▸ Request: Check every line of the data below for "purple". Copy each one that has it.

[Source data]
##############################
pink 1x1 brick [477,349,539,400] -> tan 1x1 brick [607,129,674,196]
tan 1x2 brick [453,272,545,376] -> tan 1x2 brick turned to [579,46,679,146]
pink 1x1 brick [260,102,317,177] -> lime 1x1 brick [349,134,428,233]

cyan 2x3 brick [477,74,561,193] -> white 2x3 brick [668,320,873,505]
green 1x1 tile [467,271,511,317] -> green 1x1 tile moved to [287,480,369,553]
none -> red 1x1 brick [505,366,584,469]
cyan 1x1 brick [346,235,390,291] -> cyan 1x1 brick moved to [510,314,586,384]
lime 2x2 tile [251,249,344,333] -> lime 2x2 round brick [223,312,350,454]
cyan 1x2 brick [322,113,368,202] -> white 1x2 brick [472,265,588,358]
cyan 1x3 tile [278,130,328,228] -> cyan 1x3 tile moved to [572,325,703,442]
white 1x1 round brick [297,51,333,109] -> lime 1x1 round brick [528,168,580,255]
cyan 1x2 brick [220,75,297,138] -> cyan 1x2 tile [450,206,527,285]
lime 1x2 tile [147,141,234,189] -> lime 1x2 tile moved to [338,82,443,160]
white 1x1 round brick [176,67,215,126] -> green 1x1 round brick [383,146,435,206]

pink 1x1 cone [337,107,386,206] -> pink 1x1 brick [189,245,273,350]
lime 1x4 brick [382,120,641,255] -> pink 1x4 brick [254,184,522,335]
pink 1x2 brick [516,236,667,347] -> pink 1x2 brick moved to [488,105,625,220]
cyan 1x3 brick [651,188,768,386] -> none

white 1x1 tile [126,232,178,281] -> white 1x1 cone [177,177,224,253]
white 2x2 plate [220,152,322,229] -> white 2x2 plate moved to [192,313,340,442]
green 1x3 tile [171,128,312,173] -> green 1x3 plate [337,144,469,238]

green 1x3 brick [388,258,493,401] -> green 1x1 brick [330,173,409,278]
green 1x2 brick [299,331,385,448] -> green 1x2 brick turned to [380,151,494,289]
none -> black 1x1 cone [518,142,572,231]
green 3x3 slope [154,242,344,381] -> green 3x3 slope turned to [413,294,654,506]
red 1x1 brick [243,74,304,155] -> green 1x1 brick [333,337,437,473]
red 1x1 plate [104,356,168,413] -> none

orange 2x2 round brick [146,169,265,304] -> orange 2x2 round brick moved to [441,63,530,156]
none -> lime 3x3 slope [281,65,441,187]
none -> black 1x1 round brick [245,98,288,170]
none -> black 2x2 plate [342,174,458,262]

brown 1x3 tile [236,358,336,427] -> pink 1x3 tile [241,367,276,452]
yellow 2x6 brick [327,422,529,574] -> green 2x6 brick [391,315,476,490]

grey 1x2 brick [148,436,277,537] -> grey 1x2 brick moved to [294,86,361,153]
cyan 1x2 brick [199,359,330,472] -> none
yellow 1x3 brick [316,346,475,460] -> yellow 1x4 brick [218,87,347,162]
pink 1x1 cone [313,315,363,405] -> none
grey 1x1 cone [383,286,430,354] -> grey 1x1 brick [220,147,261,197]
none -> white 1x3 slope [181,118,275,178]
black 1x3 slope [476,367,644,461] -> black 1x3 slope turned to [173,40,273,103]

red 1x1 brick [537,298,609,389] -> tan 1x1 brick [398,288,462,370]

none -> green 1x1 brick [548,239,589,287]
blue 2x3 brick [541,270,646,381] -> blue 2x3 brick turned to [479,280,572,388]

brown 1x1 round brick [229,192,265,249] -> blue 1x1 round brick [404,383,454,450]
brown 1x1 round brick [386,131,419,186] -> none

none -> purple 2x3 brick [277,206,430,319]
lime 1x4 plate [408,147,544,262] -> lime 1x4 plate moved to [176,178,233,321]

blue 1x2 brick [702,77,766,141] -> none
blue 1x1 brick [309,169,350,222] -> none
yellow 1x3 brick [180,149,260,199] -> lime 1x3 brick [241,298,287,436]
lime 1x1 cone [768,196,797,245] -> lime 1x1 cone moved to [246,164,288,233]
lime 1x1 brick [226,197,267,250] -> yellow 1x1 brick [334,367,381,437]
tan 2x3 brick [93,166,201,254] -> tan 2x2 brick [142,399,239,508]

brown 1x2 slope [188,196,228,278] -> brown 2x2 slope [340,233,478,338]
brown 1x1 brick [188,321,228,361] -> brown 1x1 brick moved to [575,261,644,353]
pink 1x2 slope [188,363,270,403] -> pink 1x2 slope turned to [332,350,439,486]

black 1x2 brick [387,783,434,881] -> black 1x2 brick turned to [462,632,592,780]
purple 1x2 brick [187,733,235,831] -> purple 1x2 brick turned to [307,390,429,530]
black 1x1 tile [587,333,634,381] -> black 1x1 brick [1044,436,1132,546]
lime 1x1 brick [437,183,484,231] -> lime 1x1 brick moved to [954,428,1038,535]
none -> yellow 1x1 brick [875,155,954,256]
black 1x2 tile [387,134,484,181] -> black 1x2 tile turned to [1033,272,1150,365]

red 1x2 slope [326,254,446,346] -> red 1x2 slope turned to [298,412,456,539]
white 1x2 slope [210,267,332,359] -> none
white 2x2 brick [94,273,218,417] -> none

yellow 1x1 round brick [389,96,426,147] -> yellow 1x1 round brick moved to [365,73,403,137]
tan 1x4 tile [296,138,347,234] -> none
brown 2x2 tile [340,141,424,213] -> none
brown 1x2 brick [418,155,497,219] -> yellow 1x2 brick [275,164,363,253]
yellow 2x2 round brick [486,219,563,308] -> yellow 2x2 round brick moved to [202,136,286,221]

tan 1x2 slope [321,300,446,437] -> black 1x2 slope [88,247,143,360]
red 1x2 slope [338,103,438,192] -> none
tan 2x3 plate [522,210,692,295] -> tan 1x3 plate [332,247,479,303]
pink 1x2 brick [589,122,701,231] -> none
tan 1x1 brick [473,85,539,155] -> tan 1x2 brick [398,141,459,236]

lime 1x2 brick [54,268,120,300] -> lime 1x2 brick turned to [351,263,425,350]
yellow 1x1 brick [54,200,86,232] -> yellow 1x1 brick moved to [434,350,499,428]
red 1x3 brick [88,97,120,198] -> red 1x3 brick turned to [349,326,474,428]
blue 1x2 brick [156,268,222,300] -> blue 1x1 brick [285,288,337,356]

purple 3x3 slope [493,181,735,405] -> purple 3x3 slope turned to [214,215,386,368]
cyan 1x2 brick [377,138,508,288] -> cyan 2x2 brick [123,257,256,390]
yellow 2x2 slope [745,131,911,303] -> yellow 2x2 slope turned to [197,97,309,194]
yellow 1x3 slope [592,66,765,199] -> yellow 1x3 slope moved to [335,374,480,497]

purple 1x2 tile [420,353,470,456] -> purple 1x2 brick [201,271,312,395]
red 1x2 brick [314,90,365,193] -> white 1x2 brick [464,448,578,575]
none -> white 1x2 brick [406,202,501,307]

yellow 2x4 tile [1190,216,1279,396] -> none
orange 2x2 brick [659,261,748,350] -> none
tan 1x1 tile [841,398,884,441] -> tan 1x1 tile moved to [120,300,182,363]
##############################
▸ Task result:
none -> purple 2x3 brick [277,206,430,319]
purple 1x2 brick [187,733,235,831] -> purple 1x2 brick turned to [307,390,429,530]
purple 3x3 slope [493,181,735,405] -> purple 3x3 slope turned to [214,215,386,368]
purple 1x2 tile [420,353,470,456] -> purple 1x2 brick [201,271,312,395]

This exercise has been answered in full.